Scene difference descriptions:
• • • • •

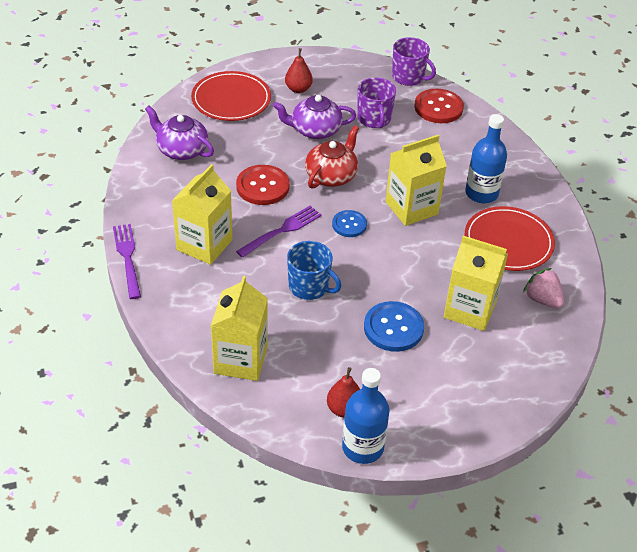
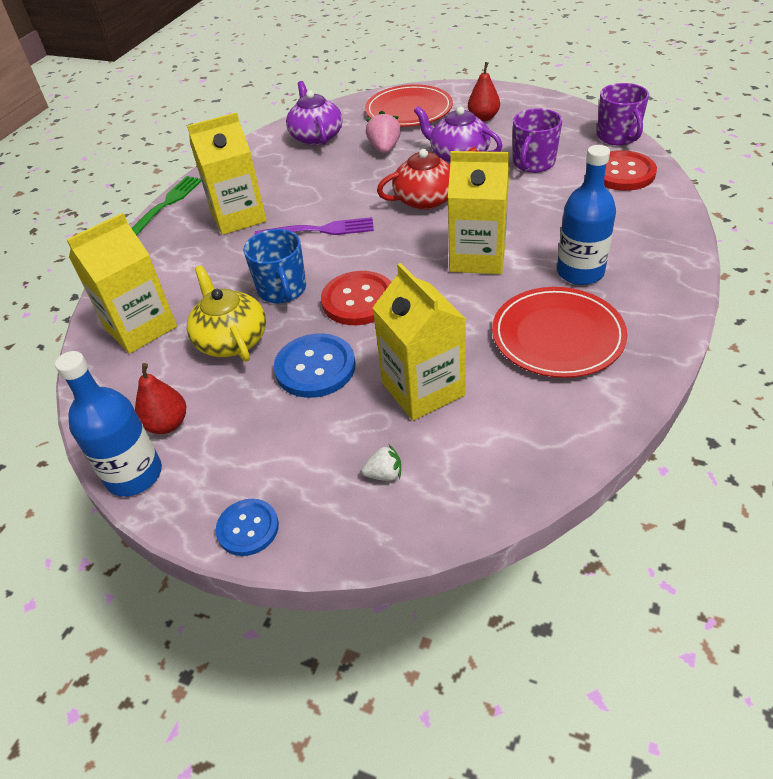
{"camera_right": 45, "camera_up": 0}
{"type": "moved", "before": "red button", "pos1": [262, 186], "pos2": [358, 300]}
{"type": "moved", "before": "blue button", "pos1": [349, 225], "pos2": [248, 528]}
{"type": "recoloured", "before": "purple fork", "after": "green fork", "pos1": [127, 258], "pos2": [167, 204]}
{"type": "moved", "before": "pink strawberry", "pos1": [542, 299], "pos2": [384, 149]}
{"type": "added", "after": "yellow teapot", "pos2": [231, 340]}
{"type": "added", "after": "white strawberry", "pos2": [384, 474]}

• • • • •

WORK REQUEST |
Please repeat the entries above exactly, leaving out any pictures.

SOLUTION TO THE EXERCISE |
{"camera_right": 45, "camera_up": 0}
{"type": "moved", "before": "red button", "pos1": [262, 186], "pos2": [358, 300]}
{"type": "moved", "before": "blue button", "pos1": [349, 225], "pos2": [248, 528]}
{"type": "recoloured", "before": "purple fork", "after": "green fork", "pos1": [127, 258], "pos2": [167, 204]}
{"type": "moved", "before": "pink strawberry", "pos1": [542, 299], "pos2": [384, 149]}
{"type": "added", "after": "yellow teapot", "pos2": [231, 340]}
{"type": "added", "after": "white strawberry", "pos2": [384, 474]}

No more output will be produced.